Copy out the data exactly, leaving the pictures behind.

[[ Material supplied, beginning ]]

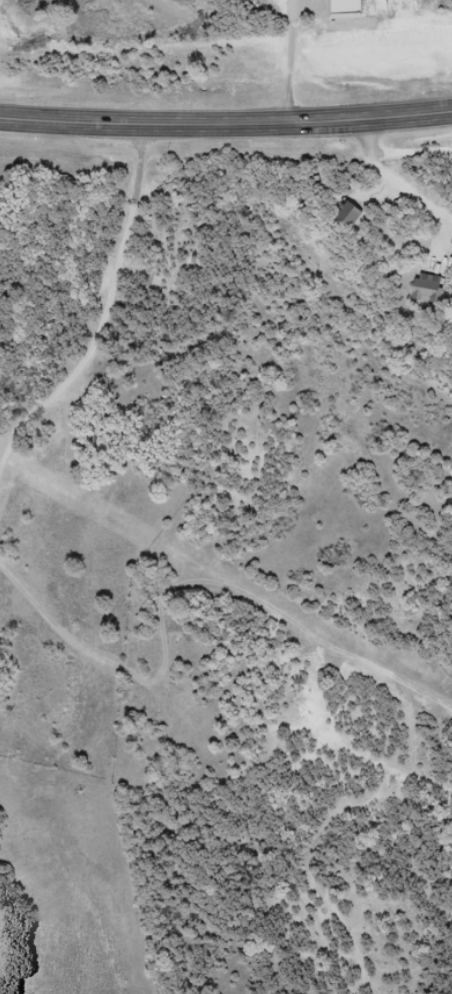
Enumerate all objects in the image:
road: (226, 121)
road: (411, 156)
road: (395, 174)
building: (346, 216)
building: (426, 287)
road: (117, 314)
road: (199, 708)

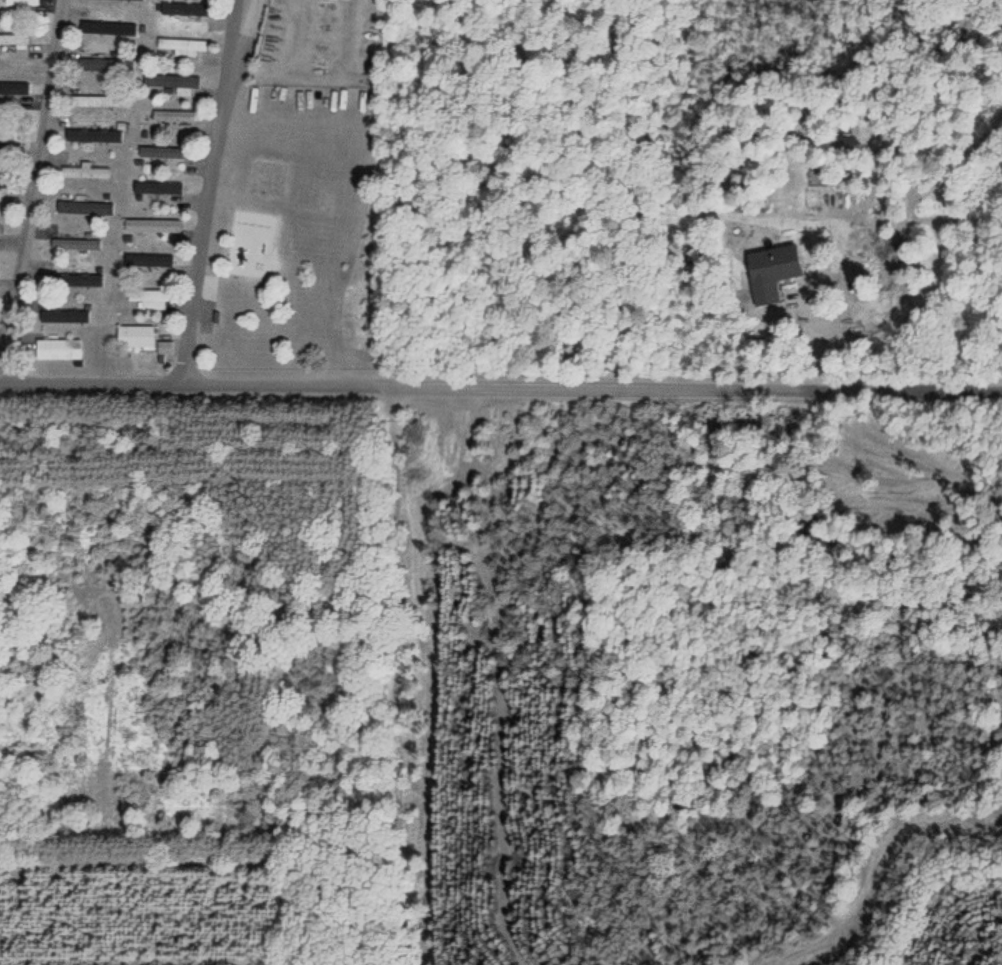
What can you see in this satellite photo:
building: (21, 2)
building: (106, 29)
building: (15, 39)
building: (184, 46)
building: (174, 82)
building: (12, 91)
building: (95, 101)
building: (172, 116)
building: (6, 135)
building: (160, 152)
building: (84, 172)
road: (36, 174)
road: (206, 189)
building: (152, 227)
building: (78, 245)
building: (769, 272)
building: (149, 299)
building: (53, 312)
building: (136, 336)
building: (163, 348)
building: (59, 349)
road: (500, 381)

[[ Material supplied, end ]]

Exercise output –
Enumerate all objects in the image:
road: (226, 121)
road: (411, 156)
road: (395, 174)
building: (346, 216)
building: (426, 287)
road: (117, 314)
road: (199, 708)

What can you see in this satellite photo:
building: (21, 2)
building: (106, 29)
building: (15, 39)
building: (184, 46)
building: (174, 82)
building: (12, 91)
building: (95, 101)
building: (172, 116)
building: (6, 135)
building: (160, 152)
building: (84, 172)
road: (36, 174)
road: (206, 189)
building: (152, 227)
building: (78, 245)
building: (769, 272)
building: (149, 299)
building: (53, 312)
building: (136, 336)
building: (163, 348)
building: (59, 349)
road: (500, 381)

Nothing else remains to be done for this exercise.